**Given request**: Set down the lines below exactly as they are, from the line containing "Trace the roads" through the last line.

____________________

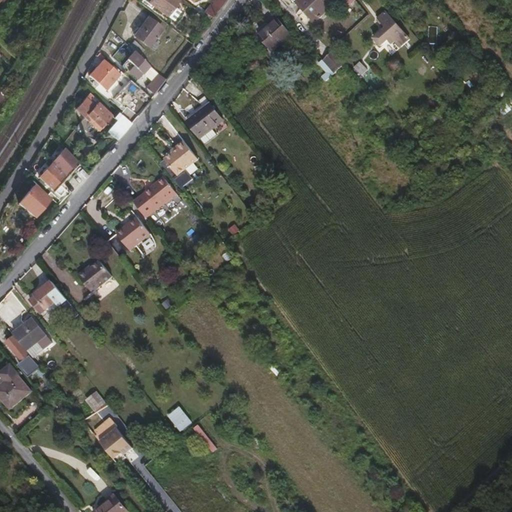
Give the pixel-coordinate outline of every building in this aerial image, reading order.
[(166,16),(177,0),(148,0),(148,2),(166,16)] [(212,17),(225,0),(212,0),(204,11),(212,17)] [(312,23),(326,10),(317,0),(296,0),(294,2),(312,23)] [(399,45),(407,37),(385,11),(377,18),(385,28),(373,38),(380,46),(391,36),(399,45)] [(146,44),(161,26),(147,16),(138,27),(133,33),(146,44)] [(270,51),(290,33),(276,18),(257,35),(270,51)] [(132,39),(127,45),(133,51),(137,54),(142,48),(132,39)] [(142,72),(149,64),(137,54),(133,51),(119,66),(135,80),(142,72)] [(19,78),(27,64),(22,59),(13,74),(19,78)] [(102,89),(117,73),(102,59),(87,75),(102,89)] [(361,75),(367,70),(359,62),(354,67),(361,75)] [(153,94),(165,79),(157,72),(151,79),(145,86),(153,94)] [(119,104),(136,85),(129,79),(112,98),(119,104)] [(93,106),(97,101),(88,93),(77,106),(99,125),(106,118),(105,116),(107,114),(104,112),(102,114),(93,106)] [(209,129),(220,120),(208,104),(185,121),(197,138),(209,129)] [(115,140),(130,124),(123,117),(117,112),(103,128),(115,140)] [(134,118),(127,112),(123,117),(130,124),(134,118)] [(202,144),(213,135),(209,129),(197,138),(202,144)] [(174,176),(195,160),(181,141),(173,147),(175,149),(170,153),(161,159),(174,176)] [(65,171),(69,166),(60,158),(54,165),(50,162),(38,177),(49,187),(54,181),(50,177),(60,166),(65,171)] [(163,183),(161,180),(152,187),(154,189),(163,183)] [(142,221),(174,197),(163,183),(154,189),(152,187),(129,204),(142,221)] [(33,215),(48,197),(32,185),(25,194),(28,196),(20,205),(33,215)] [(118,260),(148,236),(135,219),(125,226),(127,228),(116,237),(114,235),(104,243),(118,260)] [(125,226),(114,235),(116,237),(127,228),(125,226)] [(90,294),(109,278),(97,262),(84,272),(83,270),(76,276),(90,294)] [(64,317),(74,309),(50,281),(28,299),(39,312),(52,302),(64,317)] [(26,349),(45,333),(32,318),(13,333),(26,349)] [(28,361),(32,358),(13,335),(5,342),(20,360),(24,356),(28,361)] [(0,399),(6,409),(29,391),(16,374),(14,376),(0,386),(0,399)] [(94,389),(86,395),(94,406),(102,400),(94,389)] [(182,412),(174,418),(182,430),(190,423),(182,412)] [(115,462),(132,449),(113,425),(115,424),(108,416),(92,429),(96,433),(94,434),(115,462)]
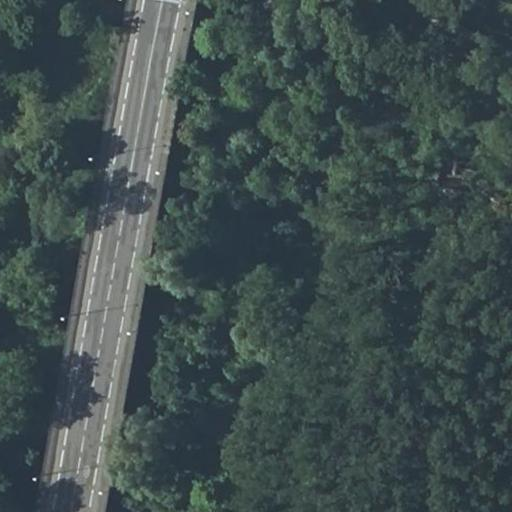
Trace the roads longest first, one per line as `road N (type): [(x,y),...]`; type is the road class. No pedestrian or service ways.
road 1 (tertiary): [(166,0),(76,511)]
road 2 (track): [(511,62),(345,0)]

____________________

**Exercise output**:
Trace the roads longest first, one per line as `road N (type): [(x,y),...]`; type is the road class. No pedestrian or service ways.
road 1 (tertiary): [(166,0),(76,511)]
road 2 (track): [(511,62),(345,0)]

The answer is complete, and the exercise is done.